(Action item)
Within the material below, transcribe exactly the lines from the one holding "red brick A4:A5" through the one holding "red tile F9 level 2 -> red brick F9 level 2", keeping both ends and skipping the rest.

(Data for review)

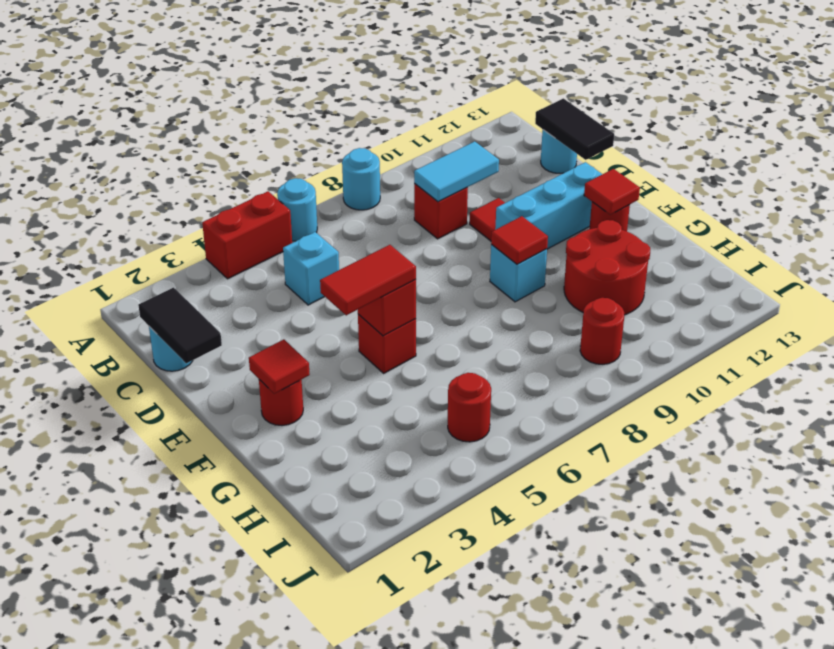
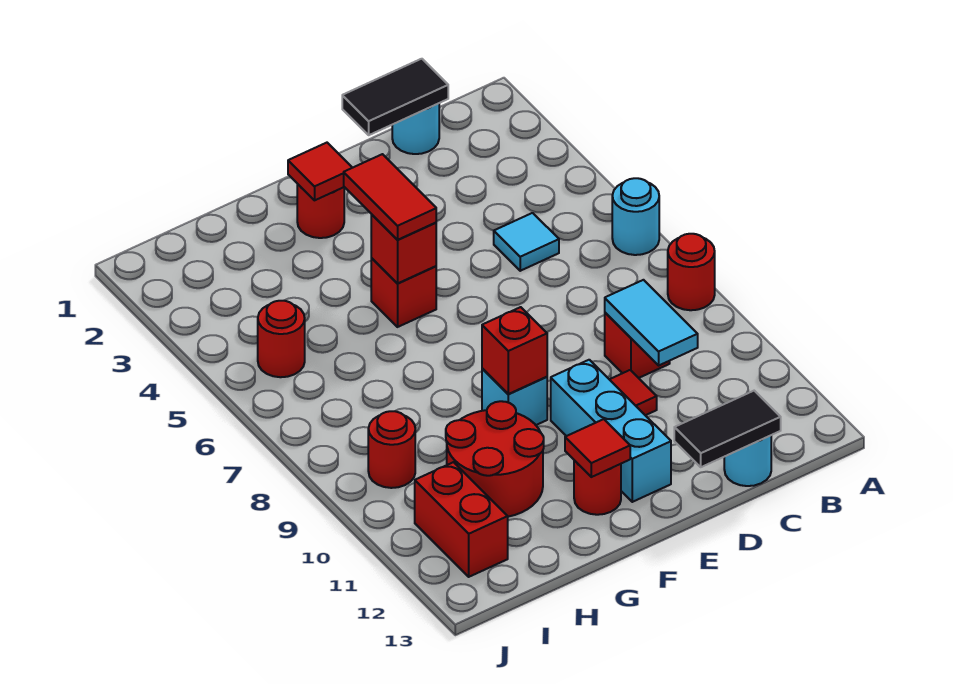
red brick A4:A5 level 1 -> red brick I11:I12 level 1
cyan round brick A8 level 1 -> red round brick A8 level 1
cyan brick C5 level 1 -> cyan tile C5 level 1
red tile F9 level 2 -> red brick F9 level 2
* * *
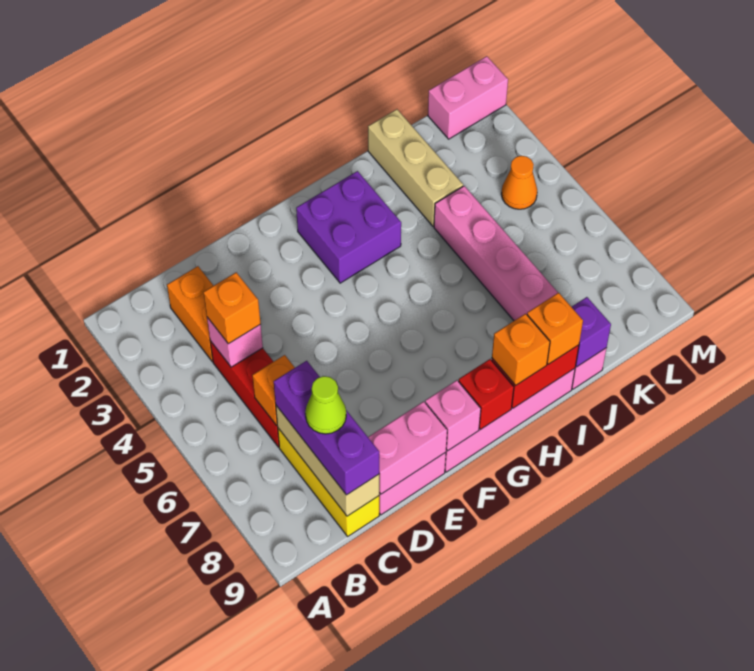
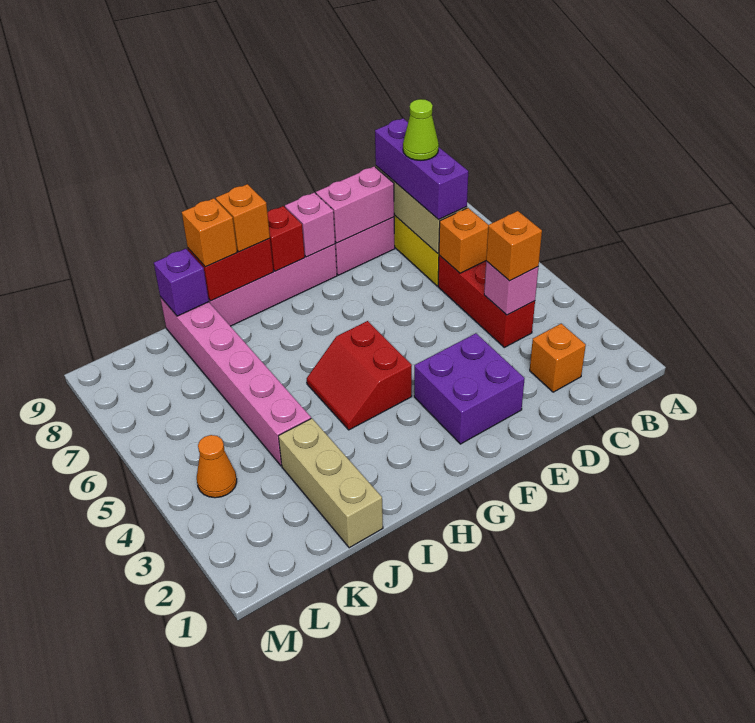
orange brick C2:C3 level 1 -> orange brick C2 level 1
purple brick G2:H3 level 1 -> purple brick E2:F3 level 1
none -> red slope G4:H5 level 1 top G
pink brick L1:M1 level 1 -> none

(Written solution)
red brick A4:A5 level 1 -> red brick I11:I12 level 1
cyan round brick A8 level 1 -> red round brick A8 level 1
cyan brick C5 level 1 -> cyan tile C5 level 1
red tile F9 level 2 -> red brick F9 level 2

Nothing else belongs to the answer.